=== About this task ===
Which lines to output? The line containing "red plate B6:D6" and every line after it in the data below, each copied exactly.

__________________________________________________

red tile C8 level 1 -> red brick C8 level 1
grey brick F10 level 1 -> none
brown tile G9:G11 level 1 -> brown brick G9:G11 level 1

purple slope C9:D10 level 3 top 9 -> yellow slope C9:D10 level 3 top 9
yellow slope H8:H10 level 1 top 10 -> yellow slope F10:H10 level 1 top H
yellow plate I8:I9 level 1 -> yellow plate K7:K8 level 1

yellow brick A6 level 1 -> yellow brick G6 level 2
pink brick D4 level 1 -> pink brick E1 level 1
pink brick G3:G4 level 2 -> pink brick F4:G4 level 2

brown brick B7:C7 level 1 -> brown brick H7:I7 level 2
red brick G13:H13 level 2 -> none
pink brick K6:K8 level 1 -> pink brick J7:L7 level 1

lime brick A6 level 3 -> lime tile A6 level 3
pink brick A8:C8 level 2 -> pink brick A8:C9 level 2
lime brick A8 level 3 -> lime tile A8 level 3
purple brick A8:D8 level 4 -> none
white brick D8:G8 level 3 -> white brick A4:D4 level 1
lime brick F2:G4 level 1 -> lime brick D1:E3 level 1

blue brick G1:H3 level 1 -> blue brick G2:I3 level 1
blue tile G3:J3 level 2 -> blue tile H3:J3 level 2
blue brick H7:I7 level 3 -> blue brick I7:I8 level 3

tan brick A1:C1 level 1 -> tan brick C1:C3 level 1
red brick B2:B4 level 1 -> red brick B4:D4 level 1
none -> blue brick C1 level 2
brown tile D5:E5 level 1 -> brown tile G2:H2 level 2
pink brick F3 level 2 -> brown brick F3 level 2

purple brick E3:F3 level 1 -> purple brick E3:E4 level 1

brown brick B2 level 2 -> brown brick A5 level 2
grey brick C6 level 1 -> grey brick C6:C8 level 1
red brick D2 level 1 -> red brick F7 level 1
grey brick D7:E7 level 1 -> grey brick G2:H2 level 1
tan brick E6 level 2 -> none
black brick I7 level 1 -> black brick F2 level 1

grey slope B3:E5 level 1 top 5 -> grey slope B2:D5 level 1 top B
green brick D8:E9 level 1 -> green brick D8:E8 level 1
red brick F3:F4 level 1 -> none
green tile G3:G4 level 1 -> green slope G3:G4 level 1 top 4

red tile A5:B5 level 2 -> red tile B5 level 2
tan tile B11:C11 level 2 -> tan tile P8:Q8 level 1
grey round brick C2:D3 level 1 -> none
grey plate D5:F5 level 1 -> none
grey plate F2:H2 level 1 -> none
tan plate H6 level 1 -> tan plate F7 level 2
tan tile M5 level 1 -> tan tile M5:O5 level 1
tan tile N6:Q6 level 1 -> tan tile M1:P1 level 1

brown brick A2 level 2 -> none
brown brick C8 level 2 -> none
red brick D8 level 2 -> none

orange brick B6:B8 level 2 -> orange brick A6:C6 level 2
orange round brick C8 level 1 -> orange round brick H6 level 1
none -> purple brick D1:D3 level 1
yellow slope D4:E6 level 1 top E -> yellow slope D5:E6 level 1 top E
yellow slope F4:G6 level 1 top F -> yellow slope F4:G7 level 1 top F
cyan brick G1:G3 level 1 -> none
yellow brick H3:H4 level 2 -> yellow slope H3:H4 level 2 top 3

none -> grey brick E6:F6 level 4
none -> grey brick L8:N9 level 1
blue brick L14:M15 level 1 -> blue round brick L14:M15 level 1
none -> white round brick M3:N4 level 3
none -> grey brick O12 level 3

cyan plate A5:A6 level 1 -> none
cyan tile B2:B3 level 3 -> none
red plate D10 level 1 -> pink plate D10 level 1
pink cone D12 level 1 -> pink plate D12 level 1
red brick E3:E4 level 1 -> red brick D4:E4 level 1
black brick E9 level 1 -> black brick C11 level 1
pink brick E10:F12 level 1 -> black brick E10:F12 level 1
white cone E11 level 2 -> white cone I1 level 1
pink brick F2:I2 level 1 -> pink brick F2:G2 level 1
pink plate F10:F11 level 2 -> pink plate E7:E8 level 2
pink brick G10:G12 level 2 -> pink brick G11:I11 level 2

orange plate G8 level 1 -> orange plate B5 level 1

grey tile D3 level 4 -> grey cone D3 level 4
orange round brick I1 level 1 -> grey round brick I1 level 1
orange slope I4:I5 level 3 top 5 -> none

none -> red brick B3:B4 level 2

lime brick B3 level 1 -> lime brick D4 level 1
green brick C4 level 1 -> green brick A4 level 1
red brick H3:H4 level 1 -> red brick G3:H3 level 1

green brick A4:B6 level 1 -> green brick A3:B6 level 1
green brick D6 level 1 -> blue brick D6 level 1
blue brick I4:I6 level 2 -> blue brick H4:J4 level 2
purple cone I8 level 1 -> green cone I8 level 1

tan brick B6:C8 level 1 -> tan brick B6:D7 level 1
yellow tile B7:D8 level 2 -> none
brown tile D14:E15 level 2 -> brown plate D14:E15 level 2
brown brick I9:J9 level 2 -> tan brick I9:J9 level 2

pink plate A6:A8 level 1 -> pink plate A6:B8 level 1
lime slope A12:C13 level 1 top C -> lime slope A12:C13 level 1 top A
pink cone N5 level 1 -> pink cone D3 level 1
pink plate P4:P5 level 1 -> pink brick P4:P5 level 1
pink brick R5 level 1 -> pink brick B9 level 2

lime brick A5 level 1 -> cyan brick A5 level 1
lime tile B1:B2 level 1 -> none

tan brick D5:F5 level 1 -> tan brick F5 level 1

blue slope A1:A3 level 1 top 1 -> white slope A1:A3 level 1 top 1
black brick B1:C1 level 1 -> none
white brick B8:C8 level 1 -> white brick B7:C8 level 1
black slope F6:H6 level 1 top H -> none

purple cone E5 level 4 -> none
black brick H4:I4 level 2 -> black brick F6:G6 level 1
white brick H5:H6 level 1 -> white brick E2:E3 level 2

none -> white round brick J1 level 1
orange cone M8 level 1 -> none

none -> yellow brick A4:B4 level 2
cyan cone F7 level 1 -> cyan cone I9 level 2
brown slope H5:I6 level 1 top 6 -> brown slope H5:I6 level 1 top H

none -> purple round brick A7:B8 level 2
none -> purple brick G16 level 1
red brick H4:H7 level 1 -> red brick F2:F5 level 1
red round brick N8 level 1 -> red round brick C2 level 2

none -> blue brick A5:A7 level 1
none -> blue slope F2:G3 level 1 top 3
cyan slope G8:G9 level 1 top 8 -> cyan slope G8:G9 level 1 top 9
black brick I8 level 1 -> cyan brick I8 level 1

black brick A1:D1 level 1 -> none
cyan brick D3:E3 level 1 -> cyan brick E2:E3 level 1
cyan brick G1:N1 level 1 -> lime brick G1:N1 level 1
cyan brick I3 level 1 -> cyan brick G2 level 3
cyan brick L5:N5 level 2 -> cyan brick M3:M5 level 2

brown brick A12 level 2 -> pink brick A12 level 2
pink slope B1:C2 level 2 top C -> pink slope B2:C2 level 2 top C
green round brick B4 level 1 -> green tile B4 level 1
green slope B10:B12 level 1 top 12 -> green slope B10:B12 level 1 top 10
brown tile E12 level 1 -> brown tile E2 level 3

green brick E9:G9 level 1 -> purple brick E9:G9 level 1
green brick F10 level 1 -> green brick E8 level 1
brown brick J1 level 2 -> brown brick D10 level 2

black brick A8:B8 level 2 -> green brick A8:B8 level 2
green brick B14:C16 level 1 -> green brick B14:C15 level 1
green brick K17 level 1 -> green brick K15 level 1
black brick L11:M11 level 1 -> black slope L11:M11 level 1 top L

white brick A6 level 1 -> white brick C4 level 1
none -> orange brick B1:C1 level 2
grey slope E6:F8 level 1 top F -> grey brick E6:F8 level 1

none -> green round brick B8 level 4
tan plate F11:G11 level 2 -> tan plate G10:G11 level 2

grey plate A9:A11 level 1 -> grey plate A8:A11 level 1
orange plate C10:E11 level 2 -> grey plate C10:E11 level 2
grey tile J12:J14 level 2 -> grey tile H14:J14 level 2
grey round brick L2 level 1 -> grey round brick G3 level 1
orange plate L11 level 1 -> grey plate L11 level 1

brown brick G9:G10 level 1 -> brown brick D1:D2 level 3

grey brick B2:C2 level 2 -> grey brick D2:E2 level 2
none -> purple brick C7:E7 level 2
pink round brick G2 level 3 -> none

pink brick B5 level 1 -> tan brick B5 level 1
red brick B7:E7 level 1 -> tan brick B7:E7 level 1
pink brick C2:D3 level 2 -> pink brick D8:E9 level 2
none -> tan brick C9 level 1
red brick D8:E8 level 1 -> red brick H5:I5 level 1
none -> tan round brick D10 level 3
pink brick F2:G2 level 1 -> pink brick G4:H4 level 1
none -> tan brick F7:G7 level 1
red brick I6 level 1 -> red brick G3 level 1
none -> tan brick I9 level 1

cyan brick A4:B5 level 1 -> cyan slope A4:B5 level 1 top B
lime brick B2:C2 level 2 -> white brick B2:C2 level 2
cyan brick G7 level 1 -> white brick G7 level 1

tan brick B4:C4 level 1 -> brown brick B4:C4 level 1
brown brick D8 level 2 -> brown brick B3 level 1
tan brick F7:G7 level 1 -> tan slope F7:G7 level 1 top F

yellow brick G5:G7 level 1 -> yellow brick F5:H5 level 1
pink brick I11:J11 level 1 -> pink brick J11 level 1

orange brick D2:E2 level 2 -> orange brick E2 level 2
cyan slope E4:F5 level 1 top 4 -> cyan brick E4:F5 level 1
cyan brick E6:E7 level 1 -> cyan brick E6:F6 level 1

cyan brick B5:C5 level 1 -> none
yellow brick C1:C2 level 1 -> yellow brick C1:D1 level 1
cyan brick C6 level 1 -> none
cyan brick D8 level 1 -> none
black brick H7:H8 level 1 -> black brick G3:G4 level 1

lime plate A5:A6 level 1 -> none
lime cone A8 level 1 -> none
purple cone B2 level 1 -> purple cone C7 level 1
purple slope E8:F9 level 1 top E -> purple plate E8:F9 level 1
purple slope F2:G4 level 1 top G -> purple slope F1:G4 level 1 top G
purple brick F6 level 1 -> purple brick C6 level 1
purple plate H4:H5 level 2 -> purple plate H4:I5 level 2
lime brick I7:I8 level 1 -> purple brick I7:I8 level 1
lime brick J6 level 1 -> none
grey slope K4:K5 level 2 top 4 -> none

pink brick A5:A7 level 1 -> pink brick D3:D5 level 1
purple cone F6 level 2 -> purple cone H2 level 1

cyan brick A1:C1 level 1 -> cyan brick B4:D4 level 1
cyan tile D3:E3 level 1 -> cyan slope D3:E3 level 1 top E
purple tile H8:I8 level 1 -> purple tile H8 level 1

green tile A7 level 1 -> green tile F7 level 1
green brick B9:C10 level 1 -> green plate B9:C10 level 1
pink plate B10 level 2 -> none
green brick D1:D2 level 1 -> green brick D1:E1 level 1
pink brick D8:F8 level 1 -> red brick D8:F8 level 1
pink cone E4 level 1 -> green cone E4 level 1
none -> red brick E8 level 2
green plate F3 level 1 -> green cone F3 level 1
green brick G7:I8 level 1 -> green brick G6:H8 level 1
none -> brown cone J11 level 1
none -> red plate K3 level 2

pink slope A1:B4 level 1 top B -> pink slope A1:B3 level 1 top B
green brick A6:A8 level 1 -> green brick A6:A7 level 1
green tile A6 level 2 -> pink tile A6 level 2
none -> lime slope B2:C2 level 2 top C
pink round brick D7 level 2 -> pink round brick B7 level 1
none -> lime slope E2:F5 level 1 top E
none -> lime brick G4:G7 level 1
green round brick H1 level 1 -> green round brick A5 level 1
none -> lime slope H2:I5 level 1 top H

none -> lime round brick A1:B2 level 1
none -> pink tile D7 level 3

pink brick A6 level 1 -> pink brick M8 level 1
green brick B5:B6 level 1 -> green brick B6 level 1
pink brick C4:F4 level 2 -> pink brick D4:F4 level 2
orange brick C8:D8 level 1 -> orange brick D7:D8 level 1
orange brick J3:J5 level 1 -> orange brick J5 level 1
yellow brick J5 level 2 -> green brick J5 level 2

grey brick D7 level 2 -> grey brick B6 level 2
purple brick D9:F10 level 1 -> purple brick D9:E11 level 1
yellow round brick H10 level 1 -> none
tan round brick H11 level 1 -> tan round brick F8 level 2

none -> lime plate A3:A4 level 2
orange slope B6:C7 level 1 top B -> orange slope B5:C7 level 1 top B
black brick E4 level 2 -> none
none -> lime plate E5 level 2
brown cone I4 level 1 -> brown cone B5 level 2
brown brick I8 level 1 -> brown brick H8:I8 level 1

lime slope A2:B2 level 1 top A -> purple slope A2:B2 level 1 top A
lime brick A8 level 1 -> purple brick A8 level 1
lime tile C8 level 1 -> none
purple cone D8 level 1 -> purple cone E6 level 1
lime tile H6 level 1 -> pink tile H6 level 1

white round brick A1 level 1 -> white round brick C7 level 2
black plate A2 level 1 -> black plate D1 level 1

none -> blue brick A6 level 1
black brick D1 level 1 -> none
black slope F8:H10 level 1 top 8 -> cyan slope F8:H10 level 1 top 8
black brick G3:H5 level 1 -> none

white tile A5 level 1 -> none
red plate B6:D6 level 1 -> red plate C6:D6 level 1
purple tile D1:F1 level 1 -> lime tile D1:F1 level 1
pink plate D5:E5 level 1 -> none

__________________________________________________

=== Solution below ===
red plate B6:D6 level 1 -> red plate C6:D6 level 1
purple tile D1:F1 level 1 -> lime tile D1:F1 level 1
pink plate D5:E5 level 1 -> none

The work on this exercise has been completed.